Input data →
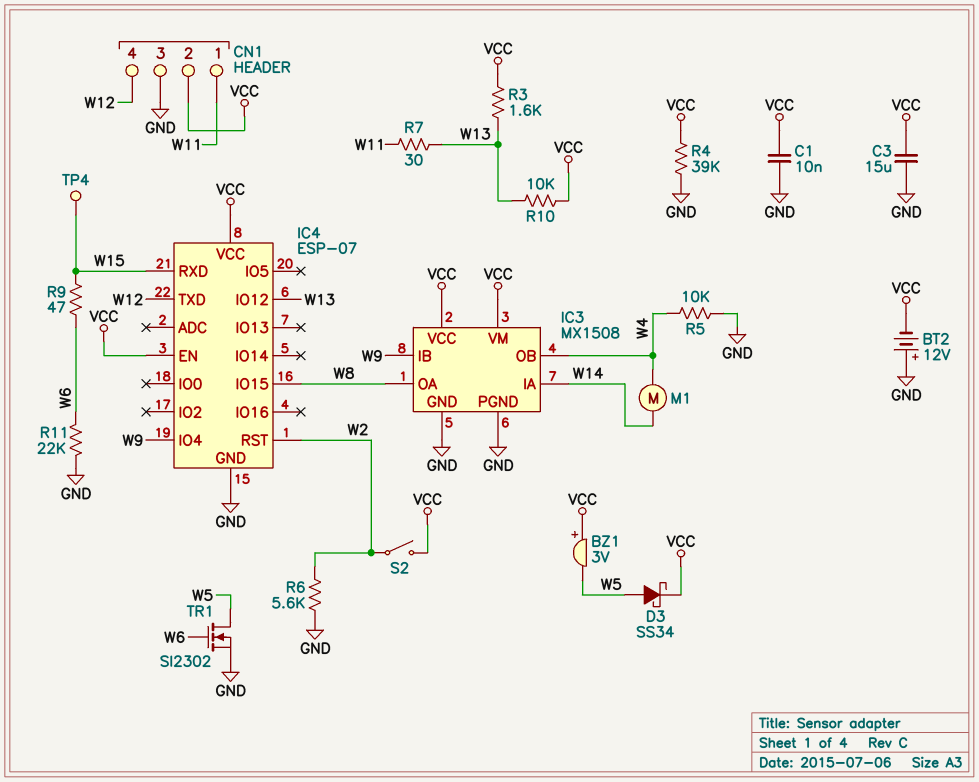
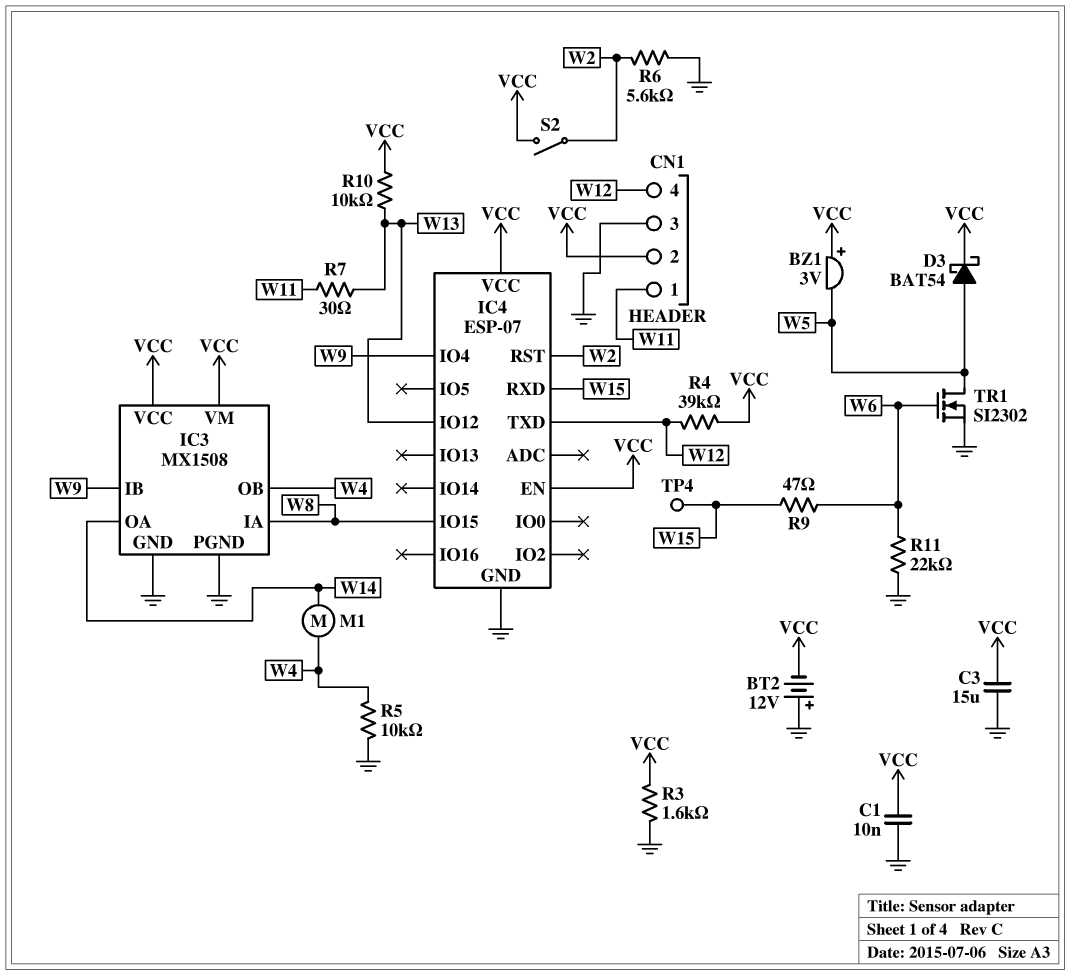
D3: schottky SS34 (A W5, K VCC) -> schottky BAT54 (A W5, K VCC)
IC3 pin IA: W14 -> W8
IC3 pin OA: W8 -> W14
R3: 1.6k (VCC, W13) -> 1.6k (GND, VCC)
R4: 39k (GND, VCC) -> 39k (VCC, W12)

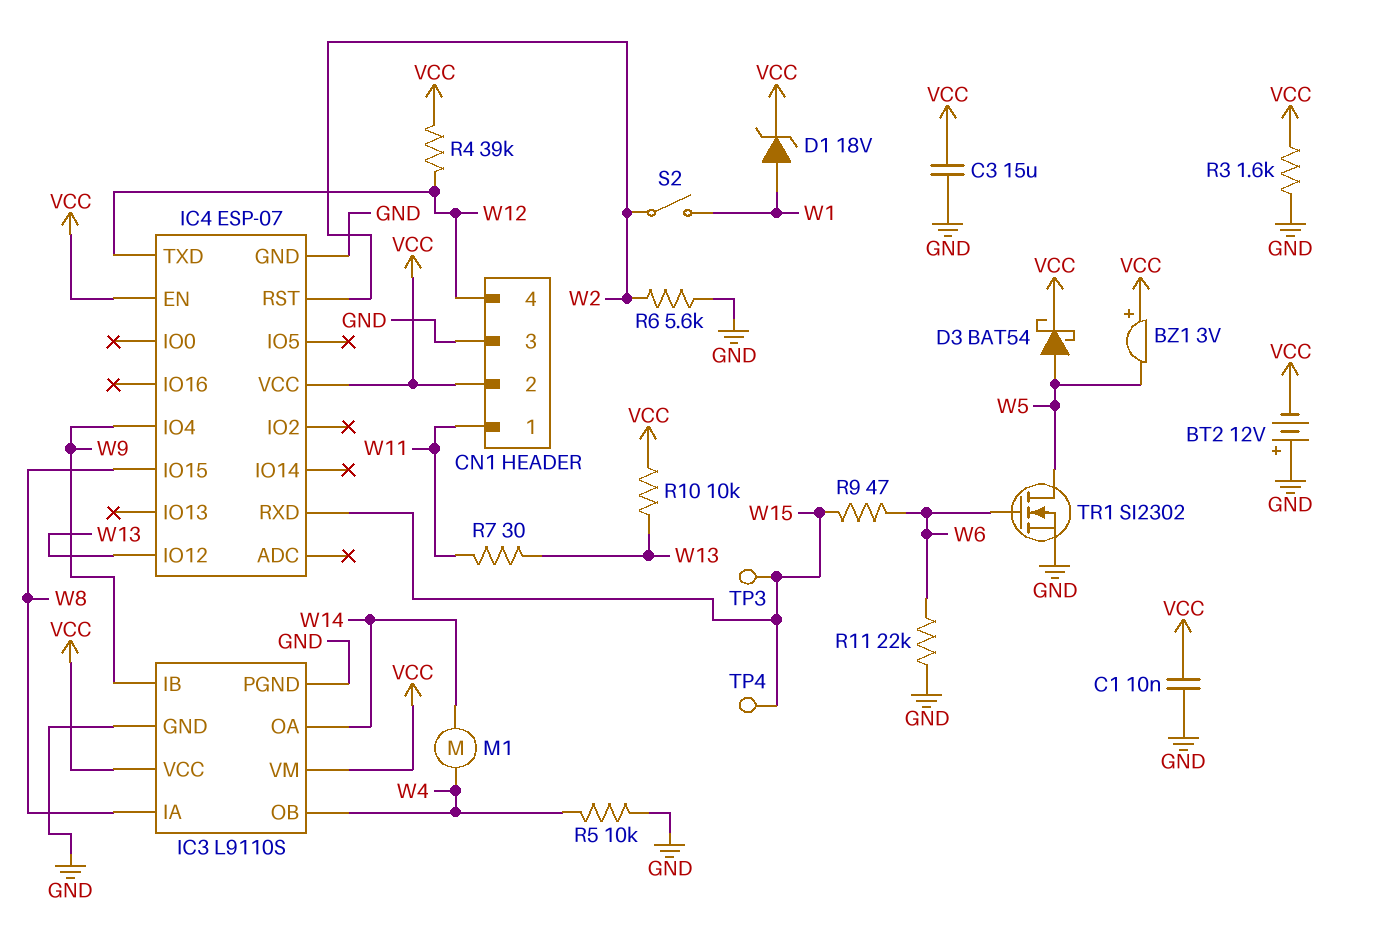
D1: none -> zener 18V (A W1, K VCC)
IC3: MX1508 -> L9110S
S2: switch (VCC, W2) -> switch (W1, W2)
TP3: none -> test point (W15)

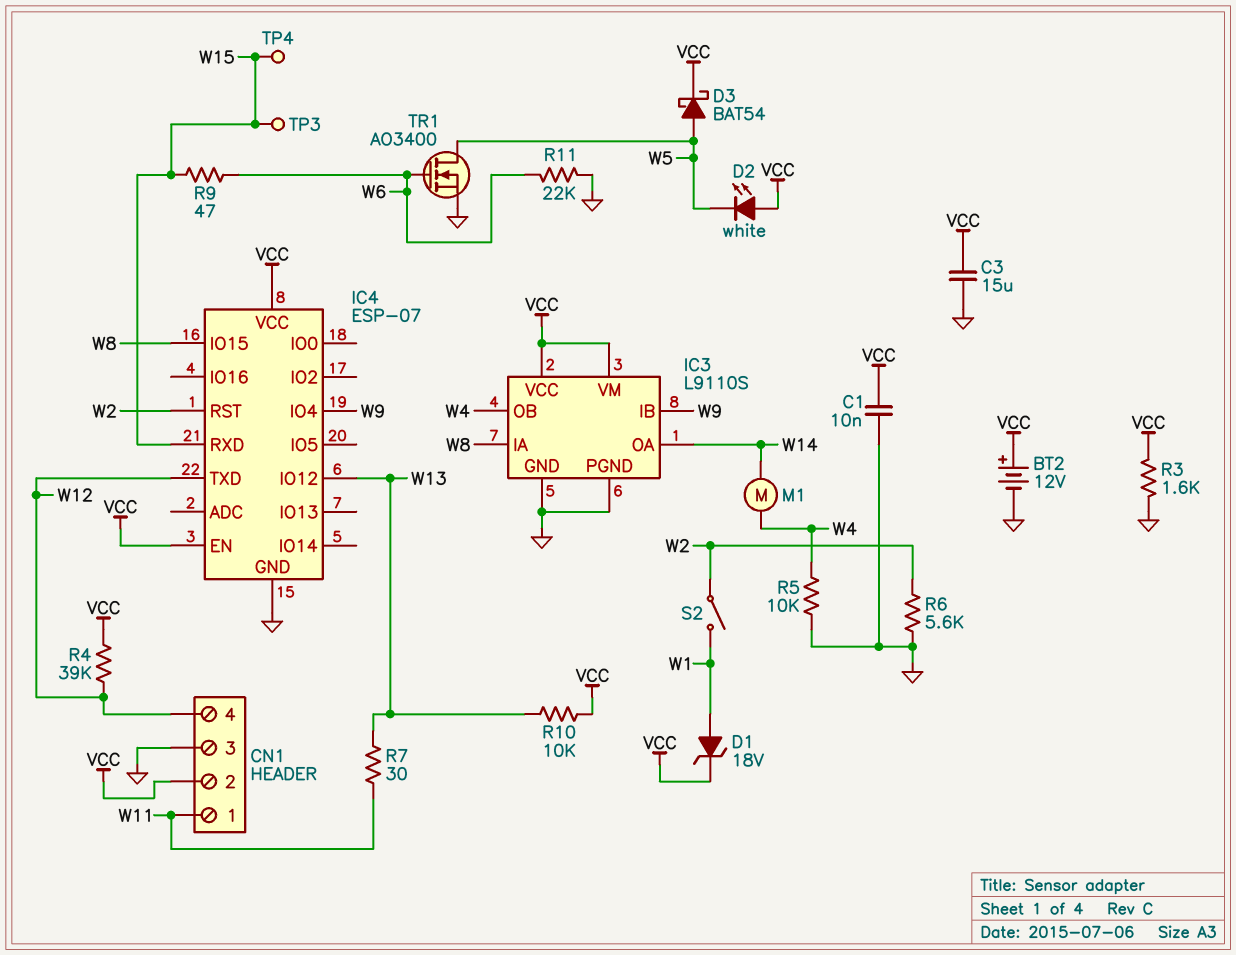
BT2: 12V (plus GND, minus VCC) -> 12V (plus VCC, minus GND)
BZ1: buzzer 3V (plus VCC, minus W5) -> none
D2: none -> LED white (A VCC, K W5)
TR1: NMOS SI2302 (G W6, D W5, S GND) -> NMOS AO3400 (G W6, D W5, S GND)

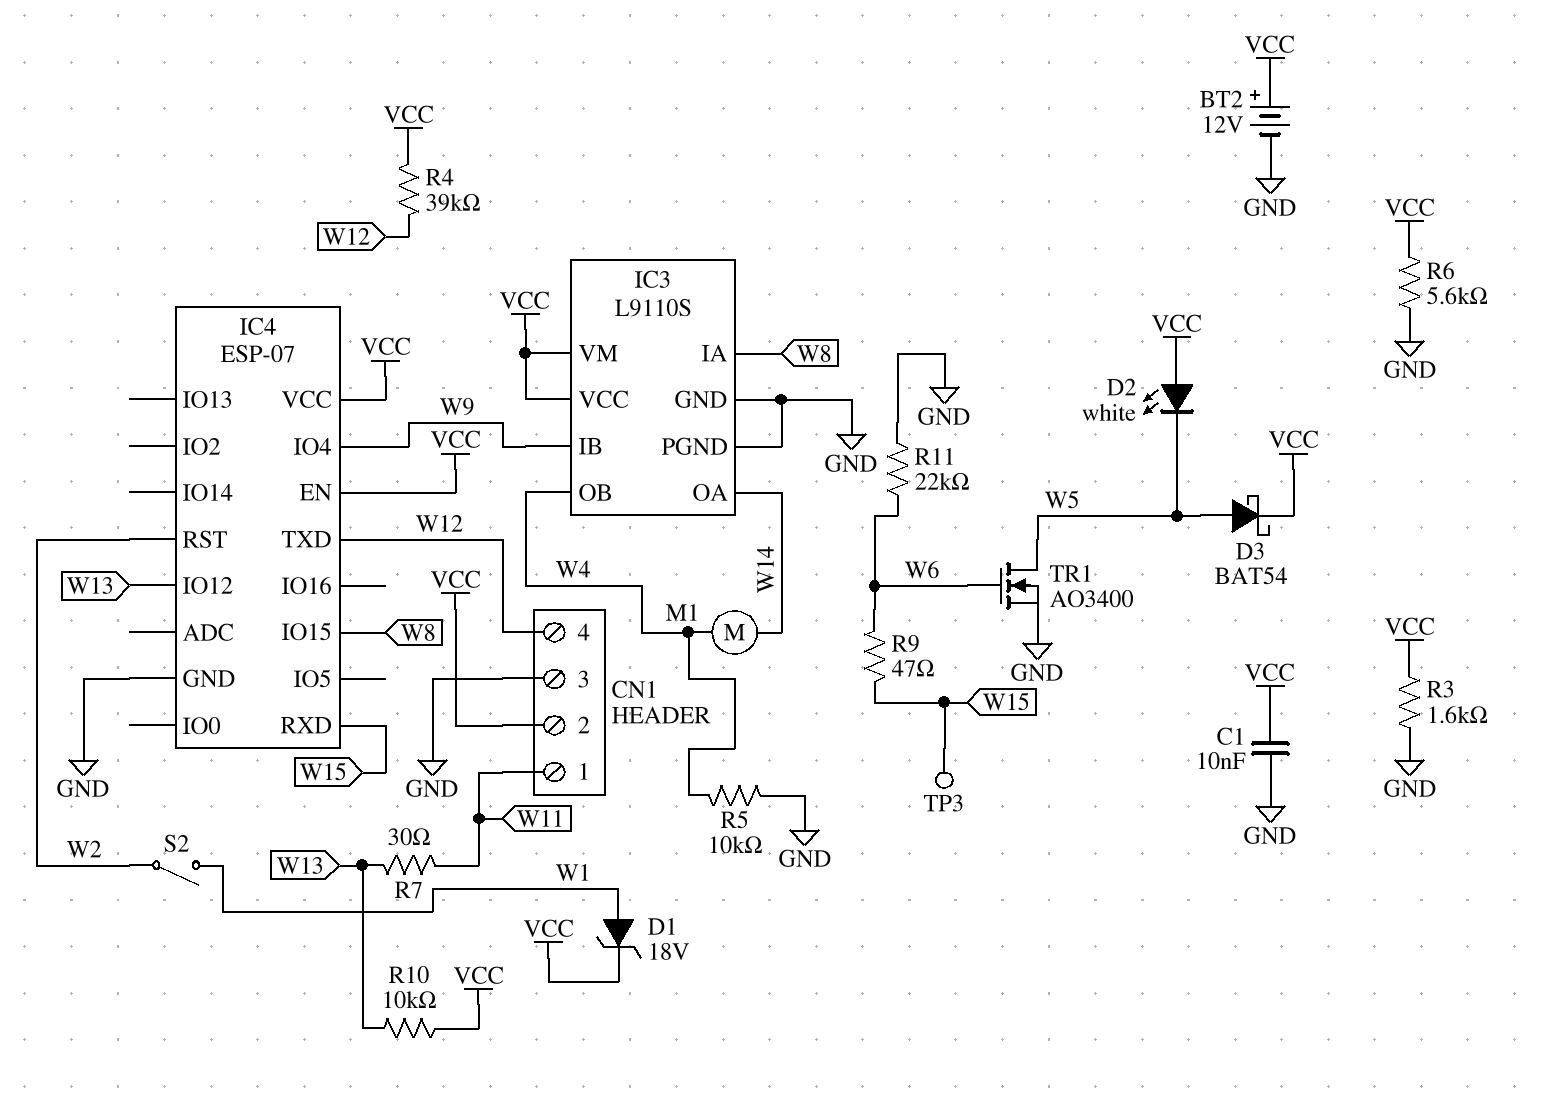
C3: 15uF (GND, VCC) -> none
R6: 5.6k (GND, W2) -> 5.6k (GND, VCC)
TP4: test point (W15) -> none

Your assignment → Word for word, reproduce all of the entries above and omit the pictures.

Result →
D3: schottky SS34 (A W5, K VCC) -> schottky BAT54 (A W5, K VCC)
IC3 pin IA: W14 -> W8
IC3 pin OA: W8 -> W14
R3: 1.6k (VCC, W13) -> 1.6k (GND, VCC)
R4: 39k (GND, VCC) -> 39k (VCC, W12)

D1: none -> zener 18V (A W1, K VCC)
IC3: MX1508 -> L9110S
S2: switch (VCC, W2) -> switch (W1, W2)
TP3: none -> test point (W15)

BT2: 12V (plus GND, minus VCC) -> 12V (plus VCC, minus GND)
BZ1: buzzer 3V (plus VCC, minus W5) -> none
D2: none -> LED white (A VCC, K W5)
TR1: NMOS SI2302 (G W6, D W5, S GND) -> NMOS AO3400 (G W6, D W5, S GND)

C3: 15uF (GND, VCC) -> none
R6: 5.6k (GND, W2) -> 5.6k (GND, VCC)
TP4: test point (W15) -> none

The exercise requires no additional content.